■ Instructions for the task
Rewrite all of the records below, replacing every occurrence of "absolute pixels" with "absolute pixel units" and leaving every other character unchanged.

■ Material provided
──────────────────────────────

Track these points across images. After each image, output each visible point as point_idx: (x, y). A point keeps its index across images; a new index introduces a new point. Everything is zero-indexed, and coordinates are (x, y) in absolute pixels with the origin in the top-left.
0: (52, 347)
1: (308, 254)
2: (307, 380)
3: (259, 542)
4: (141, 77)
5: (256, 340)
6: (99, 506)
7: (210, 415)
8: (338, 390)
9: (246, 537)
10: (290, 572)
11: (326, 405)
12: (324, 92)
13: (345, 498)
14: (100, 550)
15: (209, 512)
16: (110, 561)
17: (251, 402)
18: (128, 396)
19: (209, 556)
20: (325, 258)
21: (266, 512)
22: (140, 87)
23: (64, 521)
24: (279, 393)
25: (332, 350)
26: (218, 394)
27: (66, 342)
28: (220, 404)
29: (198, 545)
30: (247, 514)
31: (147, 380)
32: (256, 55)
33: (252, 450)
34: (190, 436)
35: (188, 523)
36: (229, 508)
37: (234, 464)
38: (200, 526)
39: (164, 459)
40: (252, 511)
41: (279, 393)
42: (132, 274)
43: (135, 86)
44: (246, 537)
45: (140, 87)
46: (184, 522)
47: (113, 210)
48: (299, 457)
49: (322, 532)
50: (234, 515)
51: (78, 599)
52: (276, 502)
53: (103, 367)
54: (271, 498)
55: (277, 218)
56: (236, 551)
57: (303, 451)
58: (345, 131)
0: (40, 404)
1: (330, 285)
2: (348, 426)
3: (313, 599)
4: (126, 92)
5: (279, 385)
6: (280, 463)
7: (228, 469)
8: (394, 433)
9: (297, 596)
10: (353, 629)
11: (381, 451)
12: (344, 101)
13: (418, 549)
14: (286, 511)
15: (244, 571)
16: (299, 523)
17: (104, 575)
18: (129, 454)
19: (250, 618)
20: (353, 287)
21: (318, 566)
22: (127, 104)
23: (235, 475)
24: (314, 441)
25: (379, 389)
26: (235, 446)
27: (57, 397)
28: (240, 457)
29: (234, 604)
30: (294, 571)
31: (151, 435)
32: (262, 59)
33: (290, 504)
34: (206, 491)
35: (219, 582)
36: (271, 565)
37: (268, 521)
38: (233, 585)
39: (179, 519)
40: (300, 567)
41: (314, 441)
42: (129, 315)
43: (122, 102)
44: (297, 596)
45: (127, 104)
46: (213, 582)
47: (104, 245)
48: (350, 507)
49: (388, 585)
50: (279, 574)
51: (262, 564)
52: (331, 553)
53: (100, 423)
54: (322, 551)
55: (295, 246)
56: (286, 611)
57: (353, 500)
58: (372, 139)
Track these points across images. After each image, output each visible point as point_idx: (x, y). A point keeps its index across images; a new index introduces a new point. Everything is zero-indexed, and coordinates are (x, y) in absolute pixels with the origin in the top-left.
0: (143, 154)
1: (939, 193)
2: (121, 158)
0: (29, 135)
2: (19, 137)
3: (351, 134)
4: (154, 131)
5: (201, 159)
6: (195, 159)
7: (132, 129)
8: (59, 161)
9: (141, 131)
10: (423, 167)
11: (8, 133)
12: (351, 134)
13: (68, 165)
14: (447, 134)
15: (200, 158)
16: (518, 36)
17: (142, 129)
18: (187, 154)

──────────────────────────────

■ Written answer
Track these points across images. After each image, output each visible point as point_idx: (x, y). A point keeps its index across images; a new index introduces a new point. Everything is zero-indexed, and coordinates are (x, y) in absolute pixel units with the origin in the top-left.
0: (52, 347)
1: (308, 254)
2: (307, 380)
3: (259, 542)
4: (141, 77)
5: (256, 340)
6: (99, 506)
7: (210, 415)
8: (338, 390)
9: (246, 537)
10: (290, 572)
11: (326, 405)
12: (324, 92)
13: (345, 498)
14: (100, 550)
15: (209, 512)
16: (110, 561)
17: (251, 402)
18: (128, 396)
19: (209, 556)
20: (325, 258)
21: (266, 512)
22: (140, 87)
23: (64, 521)
24: (279, 393)
25: (332, 350)
26: (218, 394)
27: (66, 342)
28: (220, 404)
29: (198, 545)
30: (247, 514)
31: (147, 380)
32: (256, 55)
33: (252, 450)
34: (190, 436)
35: (188, 523)
36: (229, 508)
37: (234, 464)
38: (200, 526)
39: (164, 459)
40: (252, 511)
41: (279, 393)
42: (132, 274)
43: (135, 86)
44: (246, 537)
45: (140, 87)
46: (184, 522)
47: (113, 210)
48: (299, 457)
49: (322, 532)
50: (234, 515)
51: (78, 599)
52: (276, 502)
53: (103, 367)
54: (271, 498)
55: (277, 218)
56: (236, 551)
57: (303, 451)
58: (345, 131)
0: (40, 404)
1: (330, 285)
2: (348, 426)
3: (313, 599)
4: (126, 92)
5: (279, 385)
6: (280, 463)
7: (228, 469)
8: (394, 433)
9: (297, 596)
10: (353, 629)
11: (381, 451)
12: (344, 101)
13: (418, 549)
14: (286, 511)
15: (244, 571)
16: (299, 523)
17: (104, 575)
18: (129, 454)
19: (250, 618)
20: (353, 287)
21: (318, 566)
22: (127, 104)
23: (235, 475)
24: (314, 441)
25: (379, 389)
26: (235, 446)
27: (57, 397)
28: (240, 457)
29: (234, 604)
30: (294, 571)
31: (151, 435)
32: (262, 59)
33: (290, 504)
34: (206, 491)
35: (219, 582)
36: (271, 565)
37: (268, 521)
38: (233, 585)
39: (179, 519)
40: (300, 567)
41: (314, 441)
42: (129, 315)
43: (122, 102)
44: (297, 596)
45: (127, 104)
46: (213, 582)
47: (104, 245)
48: (350, 507)
49: (388, 585)
50: (279, 574)
51: (262, 564)
52: (331, 553)
53: (100, 423)
54: (322, 551)
55: (295, 246)
56: (286, 611)
57: (353, 500)
58: (372, 139)
Track these points across images. After each image, output each visible point as point_idx: (x, y). A point keeps its index across images; a new index introduces a new point. Everything is zero-indexed, and coordinates are (x, y) in absolute pixel units with the origin in the top-left.
0: (143, 154)
1: (939, 193)
2: (121, 158)
0: (29, 135)
2: (19, 137)
3: (351, 134)
4: (154, 131)
5: (201, 159)
6: (195, 159)
7: (132, 129)
8: (59, 161)
9: (141, 131)
10: (423, 167)
11: (8, 133)
12: (351, 134)
13: (68, 165)
14: (447, 134)
15: (200, 158)
16: (518, 36)
17: (142, 129)
18: (187, 154)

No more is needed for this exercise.